(Source data)
Content starts
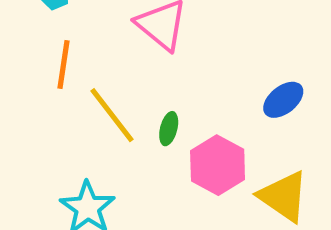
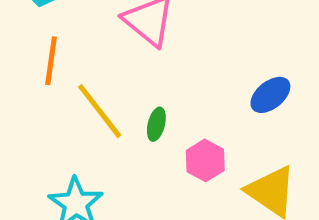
pink hexagon: (218, 165) -> (205, 160), size x0.7

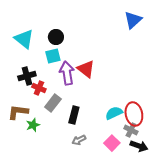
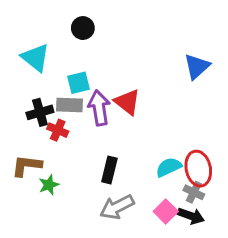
blue triangle: (133, 20) -> (197, 66), moved
black circle: (56, 37) -> (83, 28), moved
gray rectangle: (53, 103) -> (70, 105), moved, turned 54
gray arrow: (79, 140) -> (117, 207), size x1.6
black arrow: (139, 146) -> (191, 216), moved

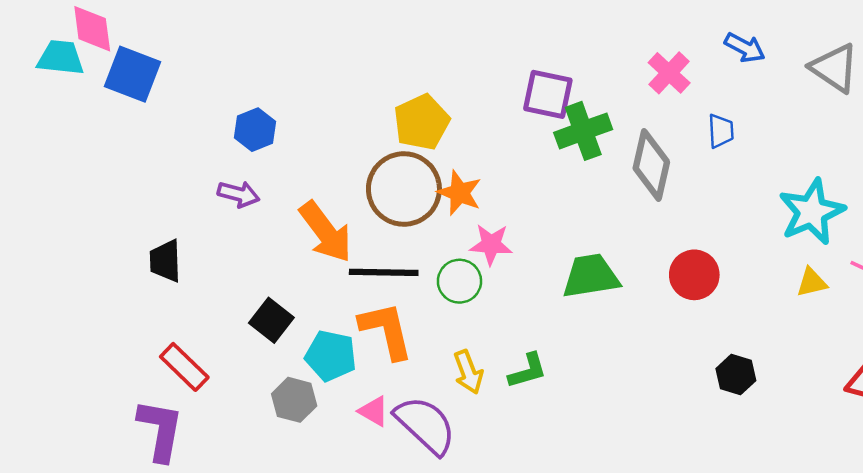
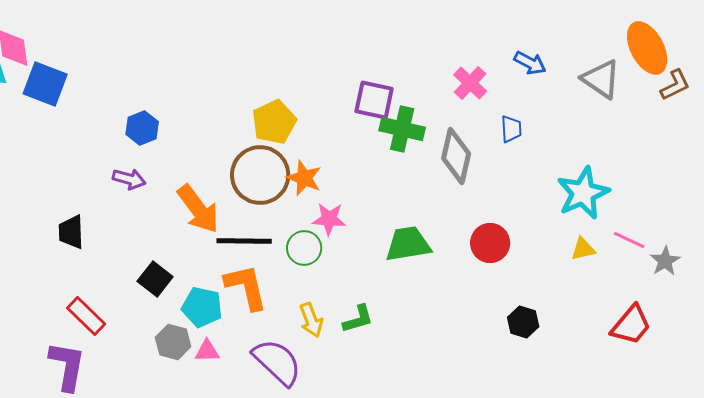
green cross: (583, 131) -> (402, 129), turned 33
pink triangle: (374, 411) -> (207, 351), moved, turned -32

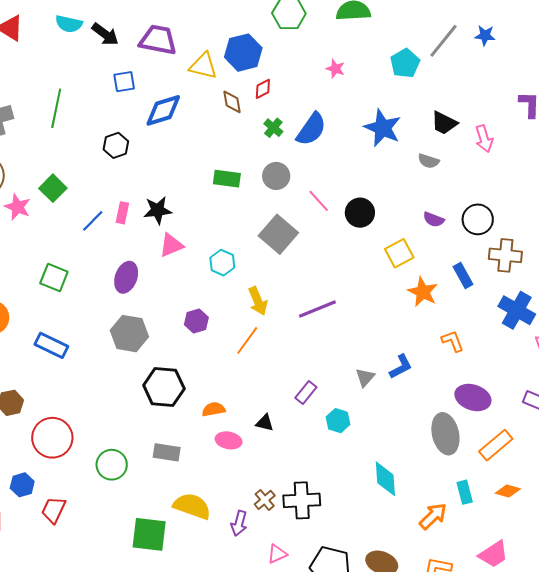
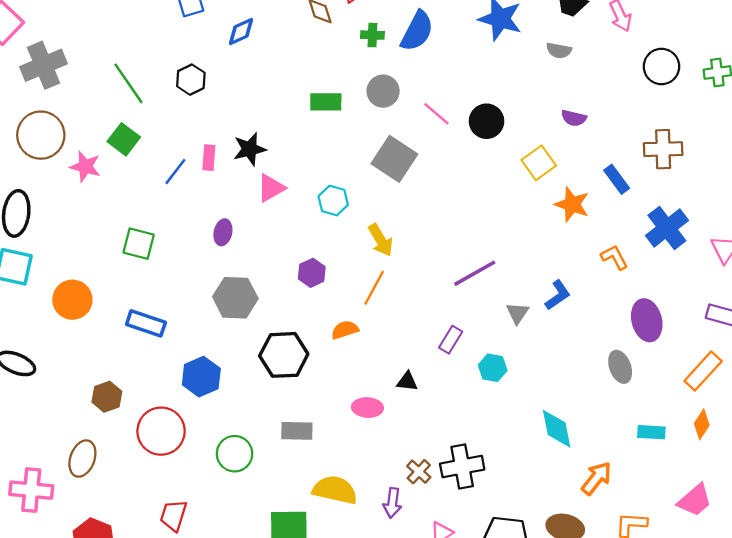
green line: (56, 108) -> (129, 83), moved, turned -39
blue diamond: (163, 110) -> (241, 32), size x0.7
green cross: (273, 128) -> (372, 35), turned -30
black circle: (478, 219) -> (661, 66), moved
purple ellipse: (126, 277) -> (223, 232), size x0.7
purple line: (317, 309) -> (475, 273), moved
blue cross: (517, 310) -> (667, 228), moved, turned 30
purple ellipse: (473, 397) -> (647, 320), turned 64
orange semicircle: (214, 409) -> (345, 330), moved
gray ellipse: (445, 434) -> (620, 367), size x0.7
orange rectangle: (496, 445) -> (703, 371), moved
blue hexagon: (22, 485) -> (201, 377), moved, size x1.4
orange diamond: (508, 491) -> (702, 424), turned -65
cyan rectangle: (465, 492) -> (651, 432), turned -65
orange arrow: (433, 516) -> (596, 478), moved

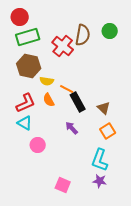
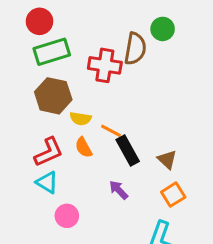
green circle: (110, 31) -> (163, 29), moved
red cross: (63, 46) -> (105, 65), turned -30

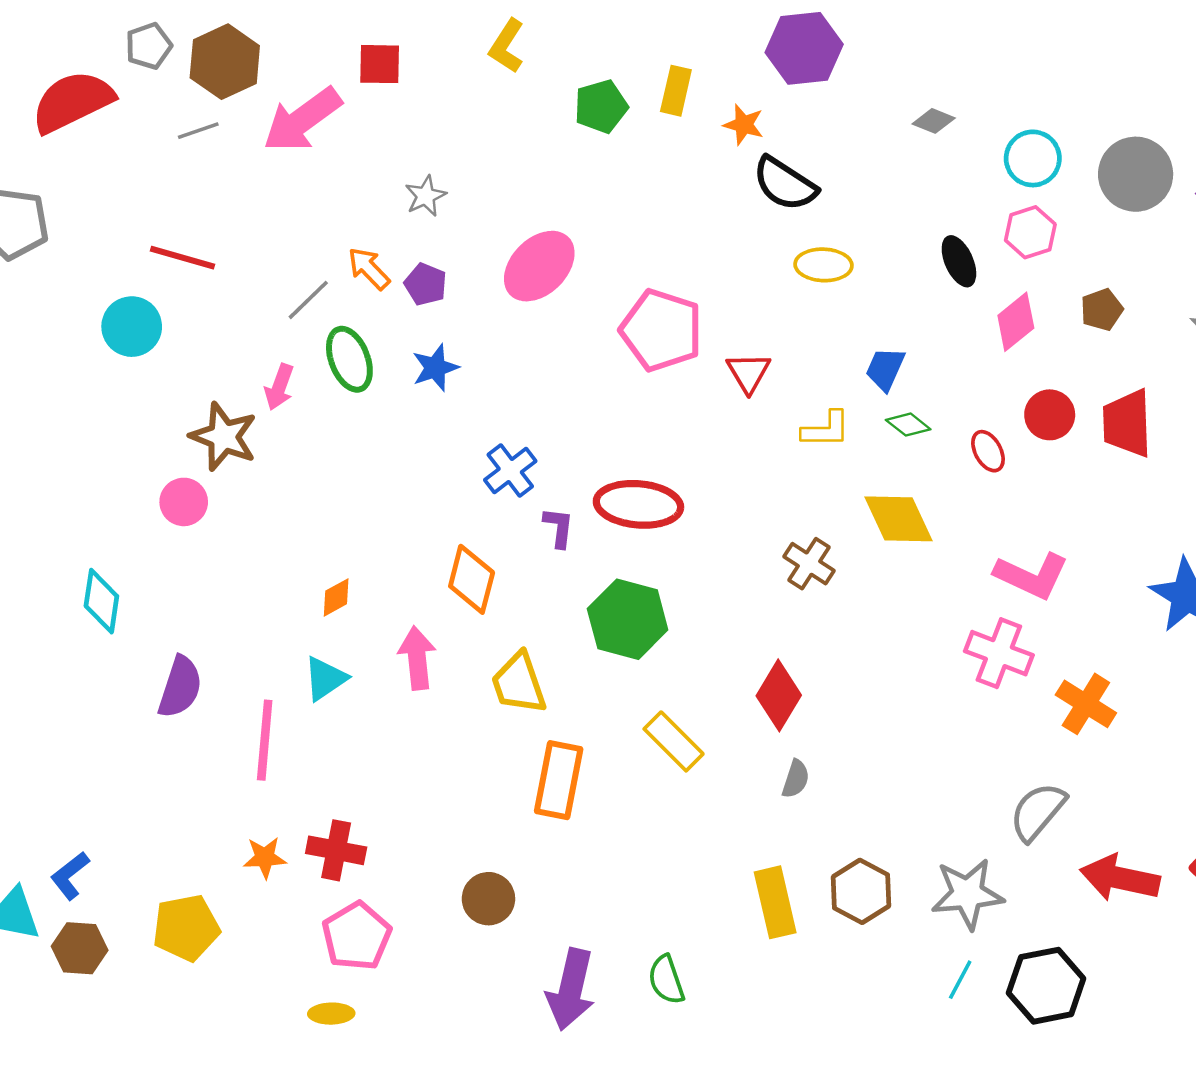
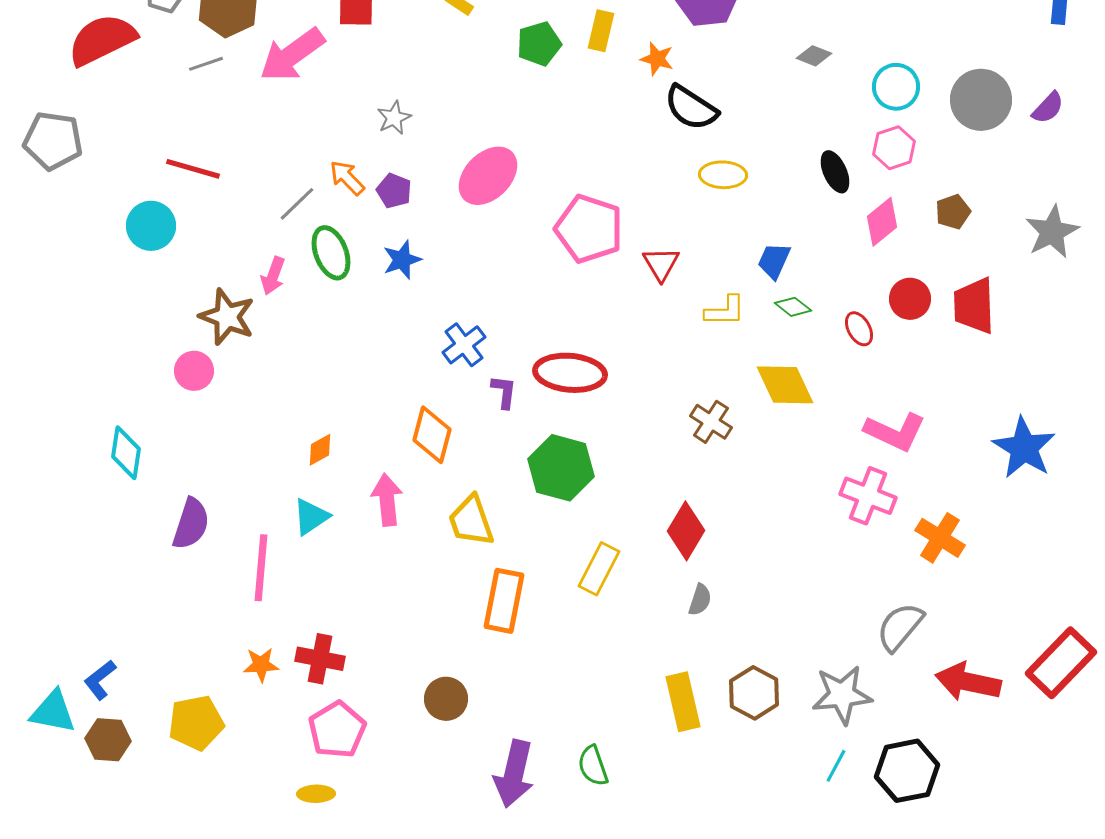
yellow rectangle: (674, 741) -> (599, 569), turned 72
Content ends
Work to complete: Reproduce every record in full. Leave out the images.

Result of the task:
pink hexagon: (218, 165) -> (205, 160), size x0.7

blue triangle: (133, 20) -> (197, 66), moved
black circle: (56, 37) -> (83, 28), moved
gray rectangle: (53, 103) -> (70, 105), moved, turned 54
gray arrow: (79, 140) -> (117, 207), size x1.6
black arrow: (139, 146) -> (191, 216), moved

green cross: (583, 131) -> (402, 129), turned 33
pink triangle: (374, 411) -> (207, 351), moved, turned -32

green line: (56, 108) -> (129, 83), moved, turned -39
blue diamond: (163, 110) -> (241, 32), size x0.7
green cross: (273, 128) -> (372, 35), turned -30
black circle: (478, 219) -> (661, 66), moved
purple ellipse: (126, 277) -> (223, 232), size x0.7
purple line: (317, 309) -> (475, 273), moved
blue cross: (517, 310) -> (667, 228), moved, turned 30
purple ellipse: (473, 397) -> (647, 320), turned 64
orange semicircle: (214, 409) -> (345, 330), moved
gray ellipse: (445, 434) -> (620, 367), size x0.7
orange rectangle: (496, 445) -> (703, 371), moved
blue hexagon: (22, 485) -> (201, 377), moved, size x1.4
orange diamond: (508, 491) -> (702, 424), turned -65
cyan rectangle: (465, 492) -> (651, 432), turned -65
orange arrow: (433, 516) -> (596, 478), moved

green circle: (110, 31) -> (163, 29), moved
red cross: (63, 46) -> (105, 65), turned -30

yellow rectangle: (674, 741) -> (599, 569), turned 72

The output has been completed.